Image change detection data:

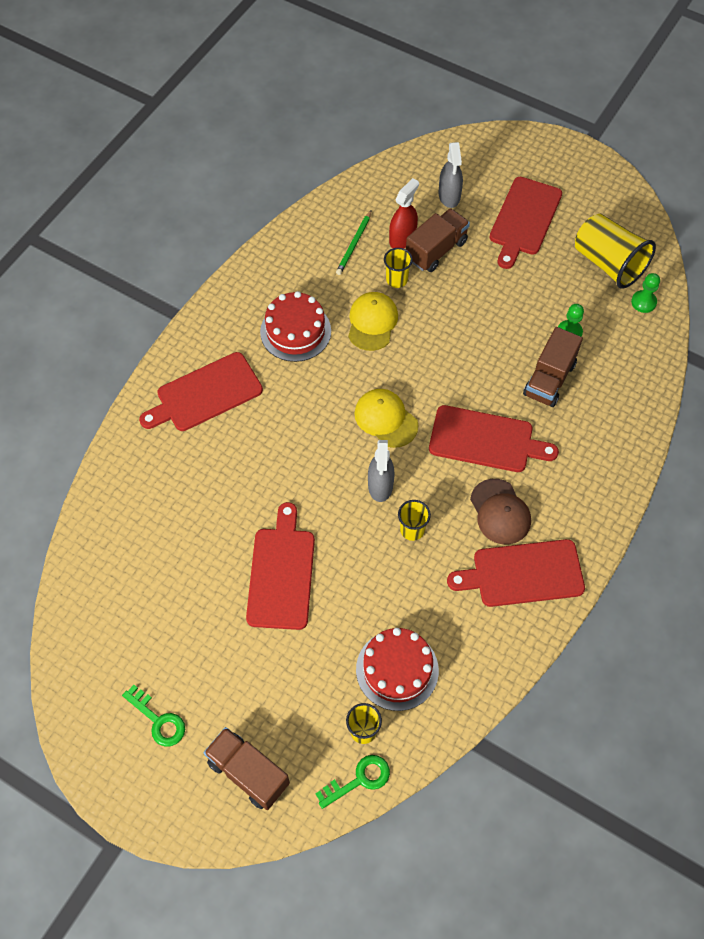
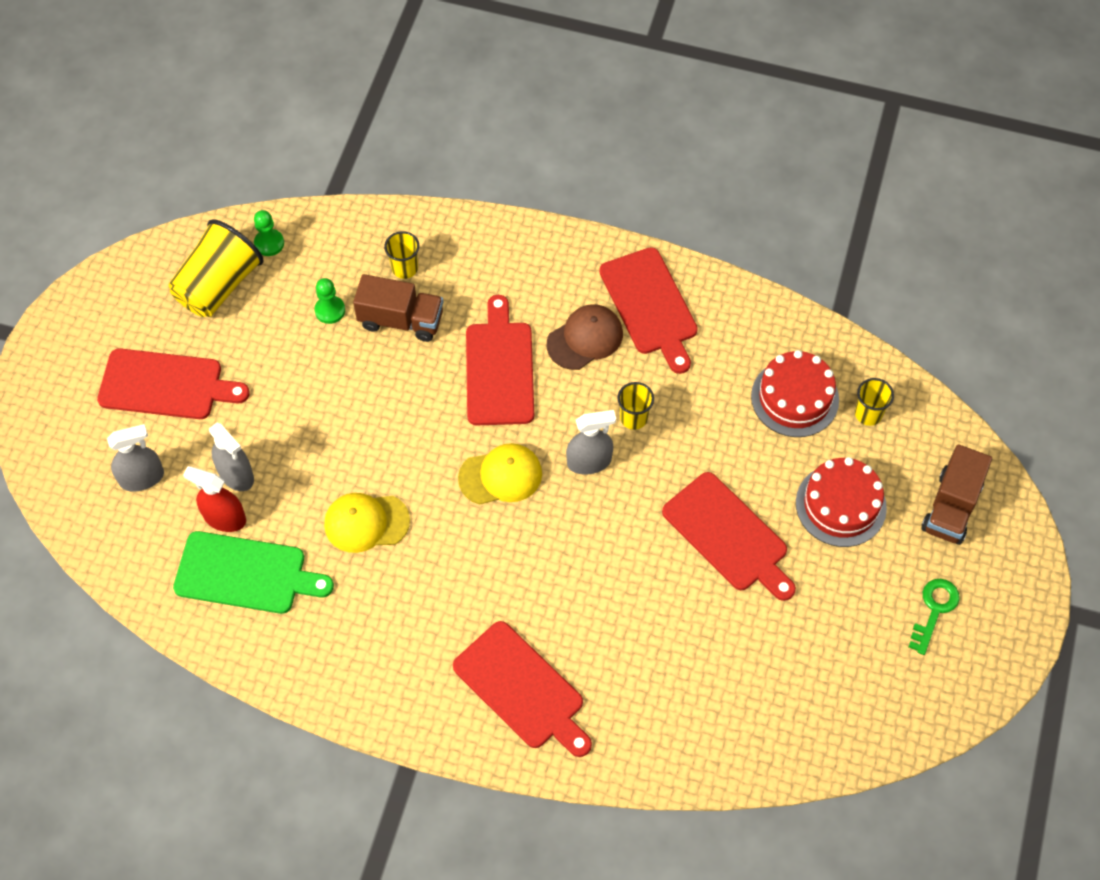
camera: 105 degrees left, 0 degrees up
(281, 573) = (728, 535): red cutting board -> red cutting board turned 120 degrees counterclockwise
(295, 331) = (401, 608): red cake -> red cake (840, 505)
(354, 244) = (246, 573): green pencil -> green cutting board
(359, 779) = (917, 406): green key -> none
(386, 419) = (501, 476): yellow cap -> yellow cap turned 135 degrees counterclockwise
(396, 280) = (293, 510): yellow cup -> yellow cup (405, 268)
(436, 250) = (236, 474): brown truck -> grey spray bottle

*Exercise requirements*: Exact duplicates of all the entries are required, and no image may appear in them.

*Result*:
camera: 105 degrees left, 0 degrees up
(281, 573) = (728, 535): red cutting board -> red cutting board turned 120 degrees counterclockwise
(295, 331) = (401, 608): red cake -> red cake (840, 505)
(354, 244) = (246, 573): green pencil -> green cutting board
(359, 779) = (917, 406): green key -> none
(386, 419) = (501, 476): yellow cap -> yellow cap turned 135 degrees counterclockwise
(396, 280) = (293, 510): yellow cup -> yellow cup (405, 268)
(436, 250) = (236, 474): brown truck -> grey spray bottle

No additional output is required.